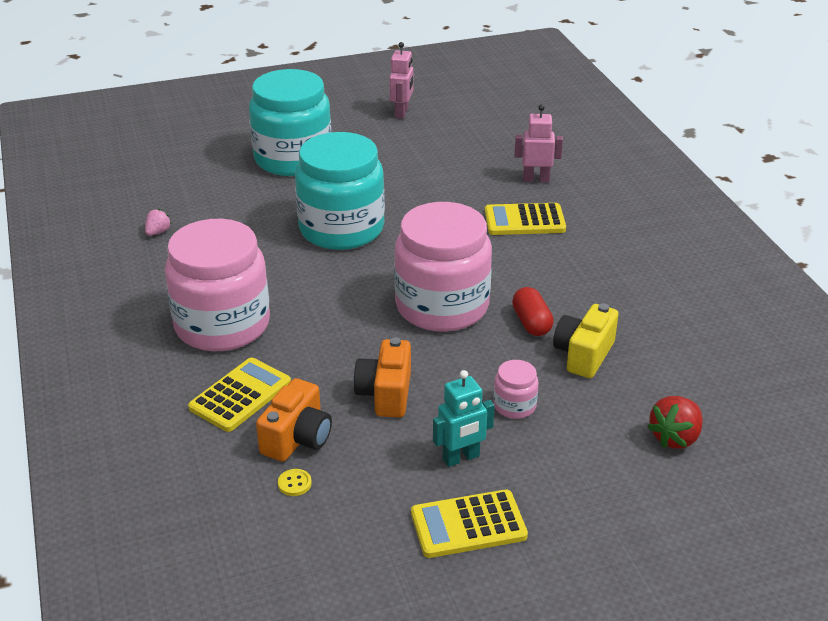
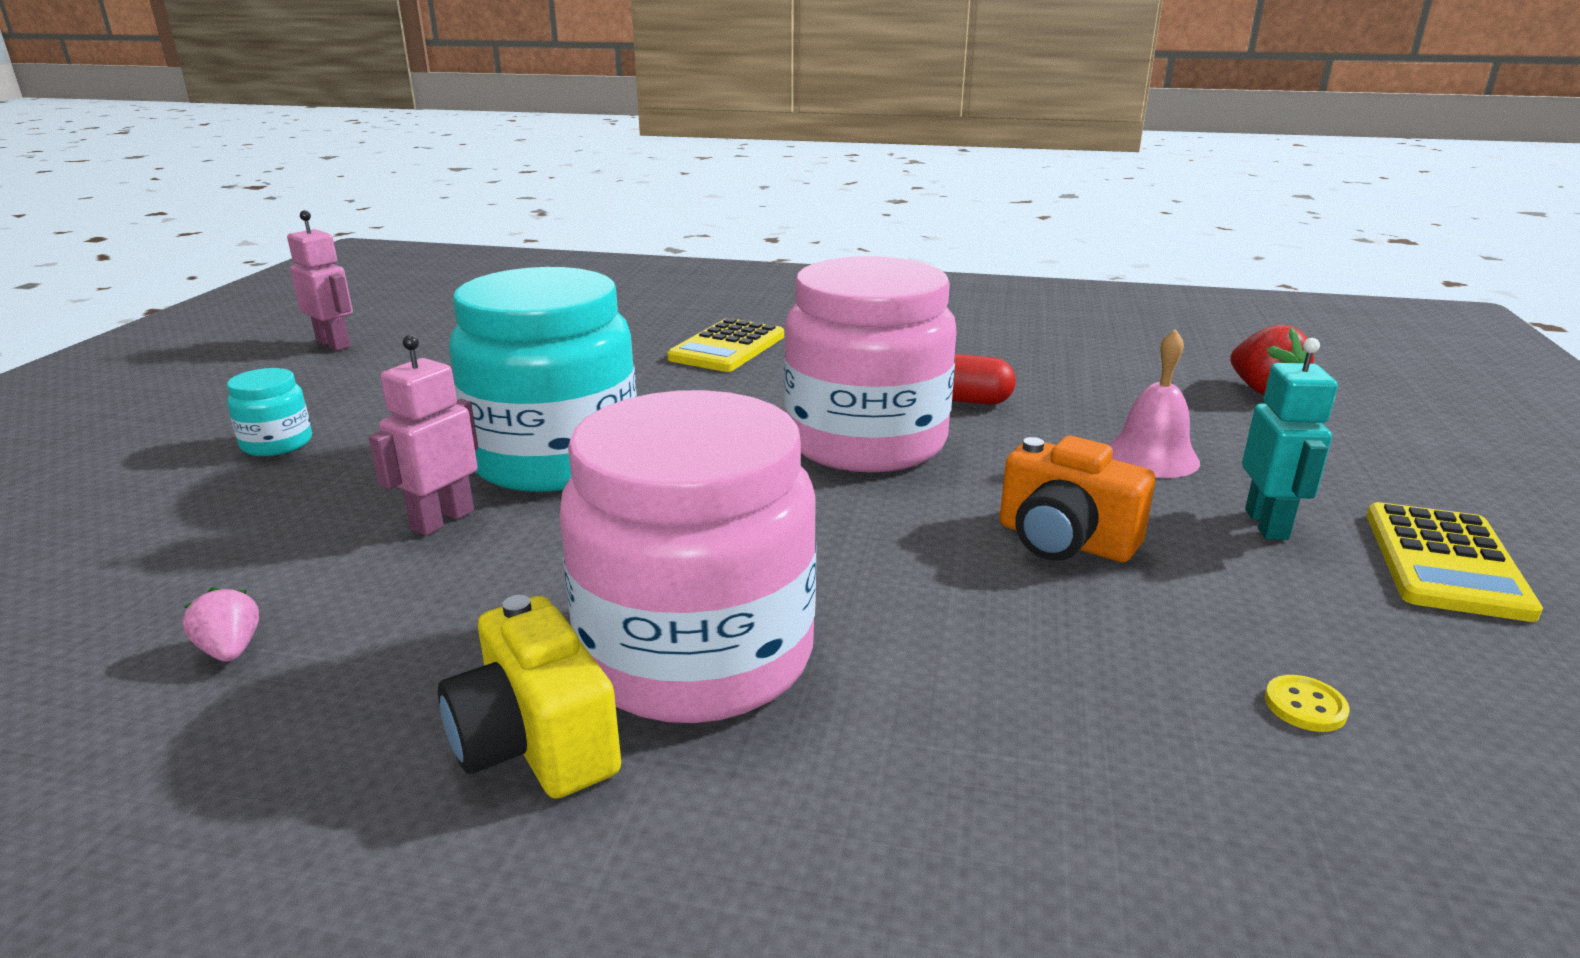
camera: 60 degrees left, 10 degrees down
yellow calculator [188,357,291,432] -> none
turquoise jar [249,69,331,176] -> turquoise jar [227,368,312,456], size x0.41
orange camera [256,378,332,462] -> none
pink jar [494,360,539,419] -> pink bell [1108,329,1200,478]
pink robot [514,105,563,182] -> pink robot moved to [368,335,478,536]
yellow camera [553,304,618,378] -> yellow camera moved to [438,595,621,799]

============

*What you are asked to do*
Only the lines from the one containing "yellow calculator [188,357,291,432] -> none" to the end of the listing belong in the output, each reproduced exactly.

*Answer to this problem*
yellow calculator [188,357,291,432] -> none
turquoise jar [249,69,331,176] -> turquoise jar [227,368,312,456], size x0.41
orange camera [256,378,332,462] -> none
pink jar [494,360,539,419] -> pink bell [1108,329,1200,478]
pink robot [514,105,563,182] -> pink robot moved to [368,335,478,536]
yellow camera [553,304,618,378] -> yellow camera moved to [438,595,621,799]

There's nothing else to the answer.